GIVEN DATA:

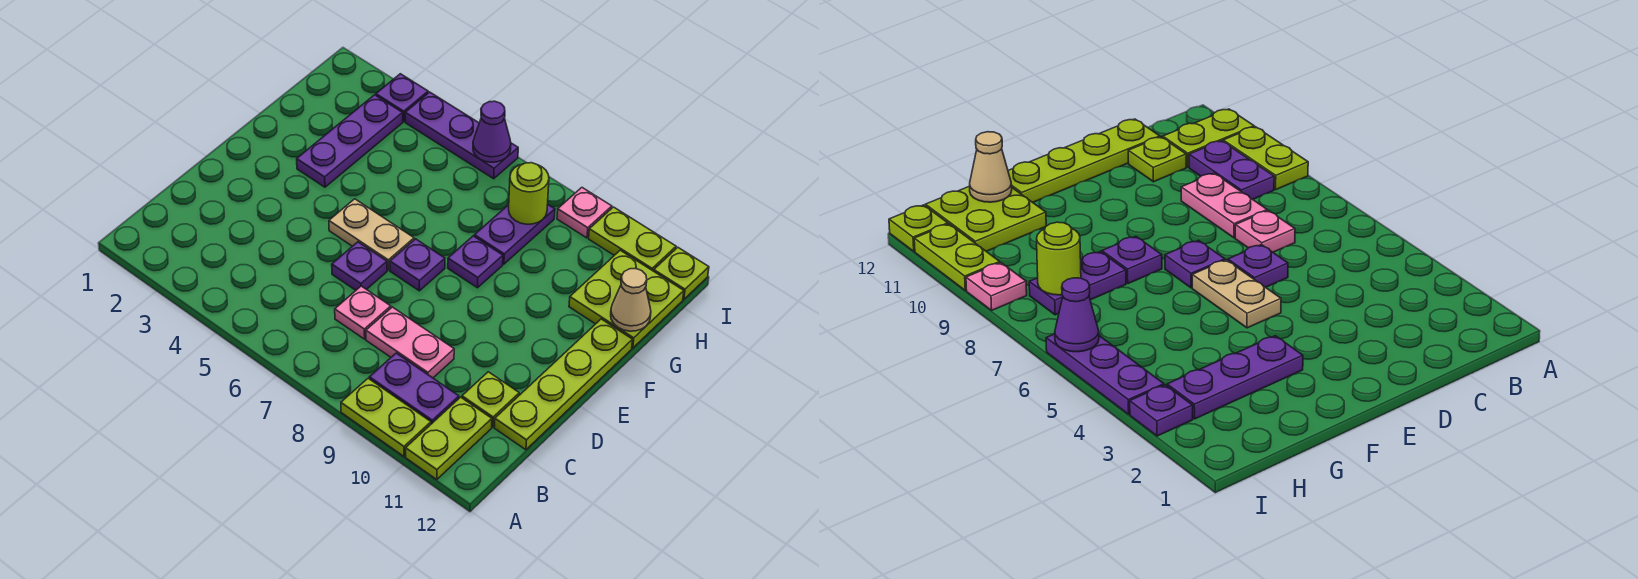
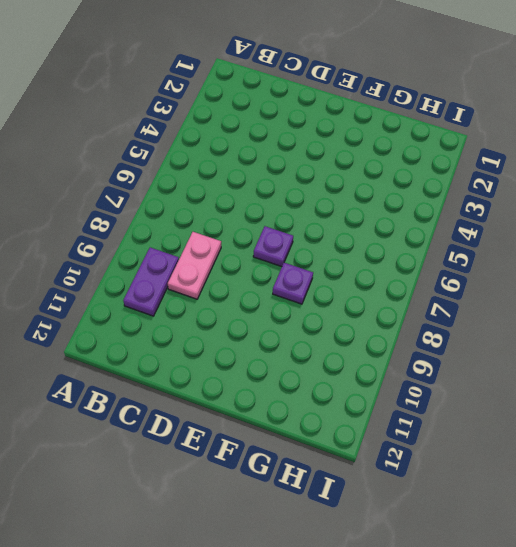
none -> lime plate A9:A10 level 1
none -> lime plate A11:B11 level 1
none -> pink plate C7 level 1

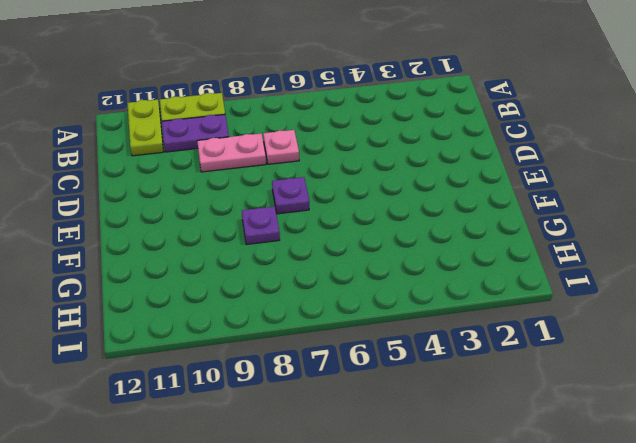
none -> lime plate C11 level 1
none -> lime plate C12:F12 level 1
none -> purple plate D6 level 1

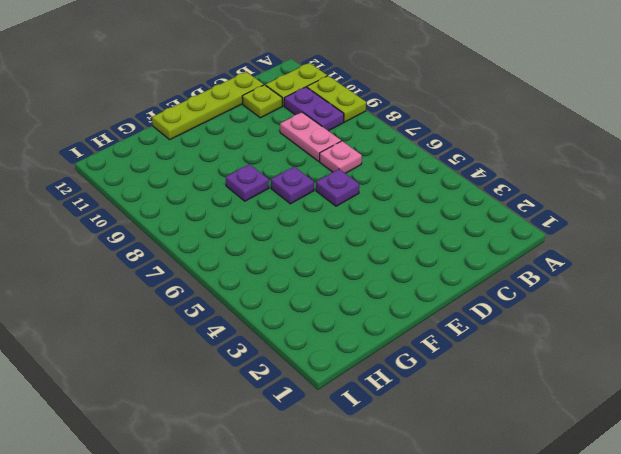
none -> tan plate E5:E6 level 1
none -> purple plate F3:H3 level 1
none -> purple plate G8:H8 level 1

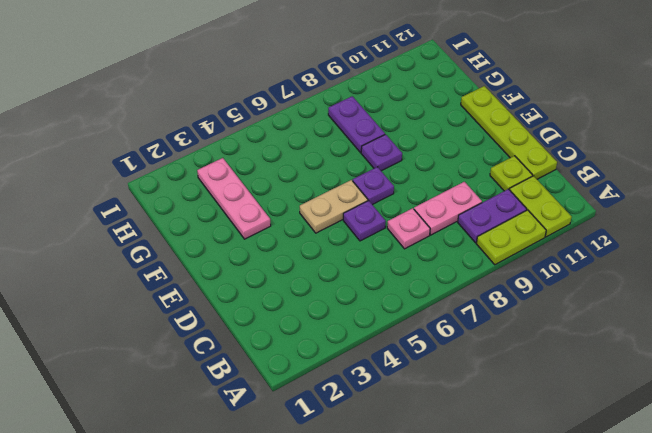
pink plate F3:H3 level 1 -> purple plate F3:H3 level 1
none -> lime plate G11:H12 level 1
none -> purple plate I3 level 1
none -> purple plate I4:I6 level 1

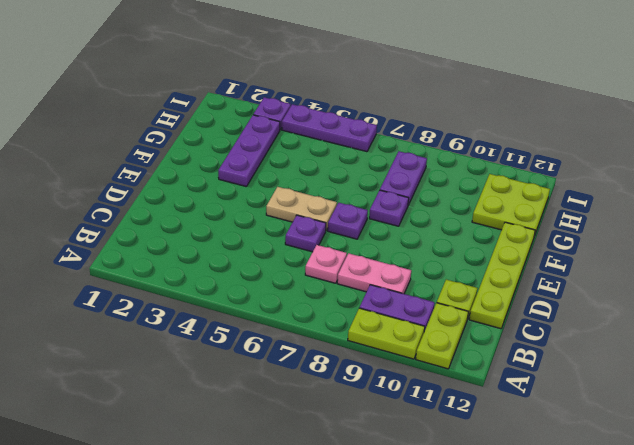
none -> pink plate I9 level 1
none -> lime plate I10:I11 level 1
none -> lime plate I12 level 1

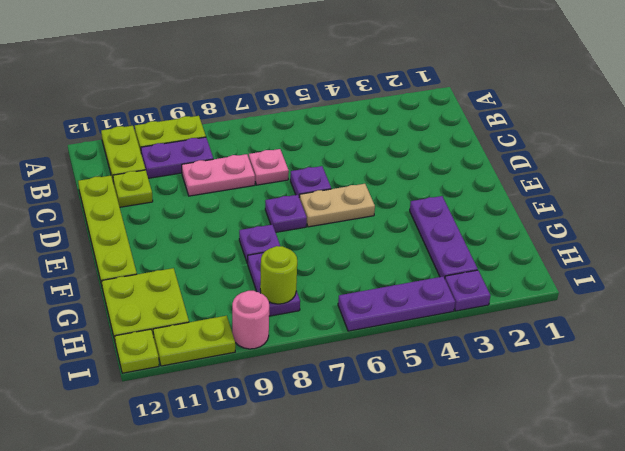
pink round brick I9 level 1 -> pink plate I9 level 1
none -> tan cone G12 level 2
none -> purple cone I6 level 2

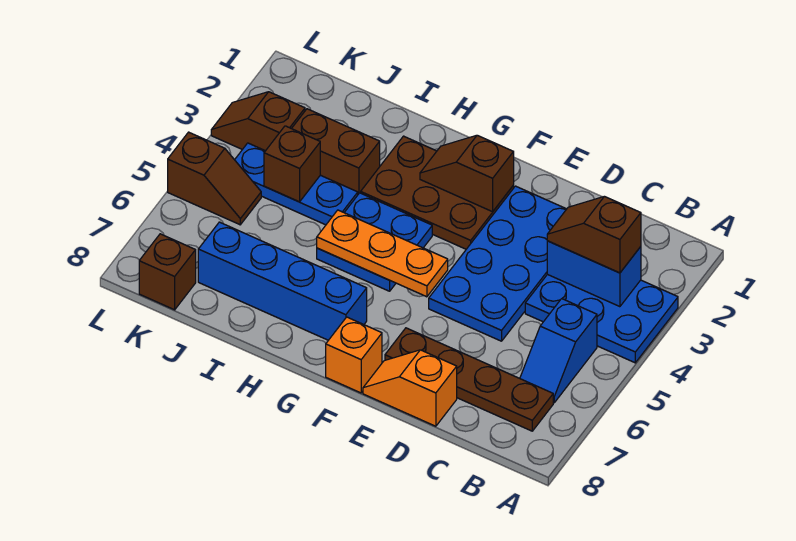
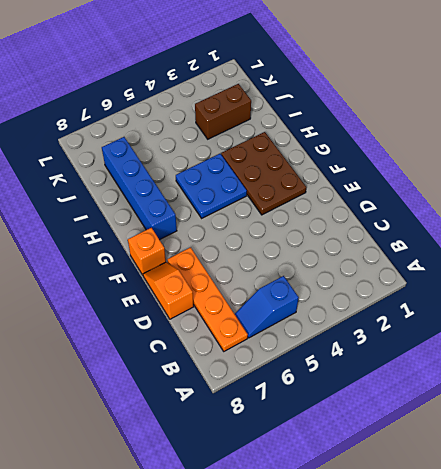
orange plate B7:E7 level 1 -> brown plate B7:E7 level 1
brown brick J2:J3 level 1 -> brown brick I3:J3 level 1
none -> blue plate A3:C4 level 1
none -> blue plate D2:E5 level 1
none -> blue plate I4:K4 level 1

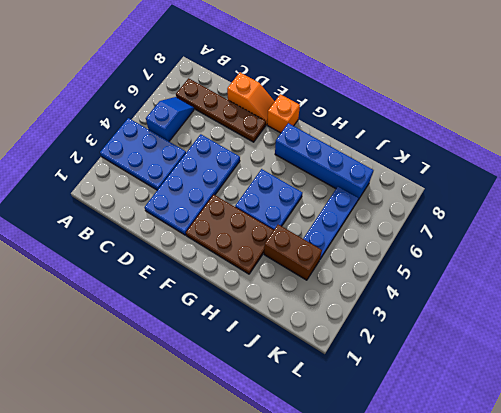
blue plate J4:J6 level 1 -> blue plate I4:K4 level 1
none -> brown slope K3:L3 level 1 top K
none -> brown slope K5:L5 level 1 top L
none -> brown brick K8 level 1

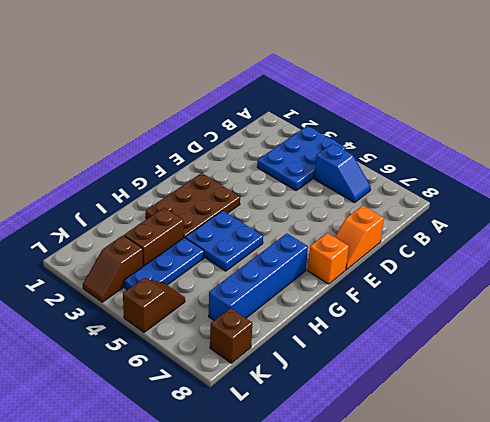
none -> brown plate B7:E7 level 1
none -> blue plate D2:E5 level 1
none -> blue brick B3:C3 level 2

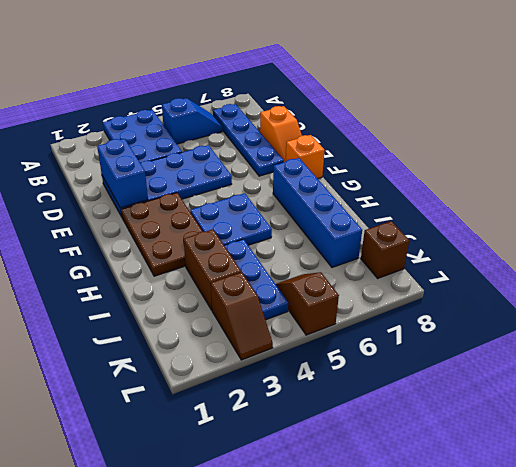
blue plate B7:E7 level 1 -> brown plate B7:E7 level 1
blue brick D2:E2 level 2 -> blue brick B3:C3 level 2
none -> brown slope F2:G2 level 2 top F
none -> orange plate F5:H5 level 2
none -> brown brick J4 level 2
...
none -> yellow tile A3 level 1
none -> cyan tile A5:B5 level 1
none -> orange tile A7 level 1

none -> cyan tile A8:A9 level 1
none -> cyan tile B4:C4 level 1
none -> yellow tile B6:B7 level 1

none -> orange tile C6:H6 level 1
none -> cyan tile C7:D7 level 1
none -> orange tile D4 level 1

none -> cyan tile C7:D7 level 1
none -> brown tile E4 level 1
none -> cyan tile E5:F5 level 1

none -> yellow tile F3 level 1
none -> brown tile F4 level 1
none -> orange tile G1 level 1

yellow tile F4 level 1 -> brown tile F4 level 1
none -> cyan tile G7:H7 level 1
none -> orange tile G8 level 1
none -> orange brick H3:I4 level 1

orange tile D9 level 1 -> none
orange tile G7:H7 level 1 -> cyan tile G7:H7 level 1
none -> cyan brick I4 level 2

TASK PROMPT: Beginning with the line that contains "pink plate F3:H3", write out the lines of the material above exactly, and end with the line that contains "none -> brown brick J4 level 2". Omit the pictures.

ANSWER TO THIS EXERCISE:
pink plate F3:H3 level 1 -> purple plate F3:H3 level 1
none -> lime plate G11:H12 level 1
none -> purple plate I3 level 1
none -> purple plate I4:I6 level 1

none -> pink plate I9 level 1
none -> lime plate I10:I11 level 1
none -> lime plate I12 level 1

pink round brick I9 level 1 -> pink plate I9 level 1
none -> tan cone G12 level 2
none -> purple cone I6 level 2

orange plate B7:E7 level 1 -> brown plate B7:E7 level 1
brown brick J2:J3 level 1 -> brown brick I3:J3 level 1
none -> blue plate A3:C4 level 1
none -> blue plate D2:E5 level 1
none -> blue plate I4:K4 level 1

blue plate J4:J6 level 1 -> blue plate I4:K4 level 1
none -> brown slope K3:L3 level 1 top K
none -> brown slope K5:L5 level 1 top L
none -> brown brick K8 level 1

none -> brown plate B7:E7 level 1
none -> blue plate D2:E5 level 1
none -> blue brick B3:C3 level 2

blue plate B7:E7 level 1 -> brown plate B7:E7 level 1
blue brick D2:E2 level 2 -> blue brick B3:C3 level 2
none -> brown slope F2:G2 level 2 top F
none -> orange plate F5:H5 level 2
none -> brown brick J4 level 2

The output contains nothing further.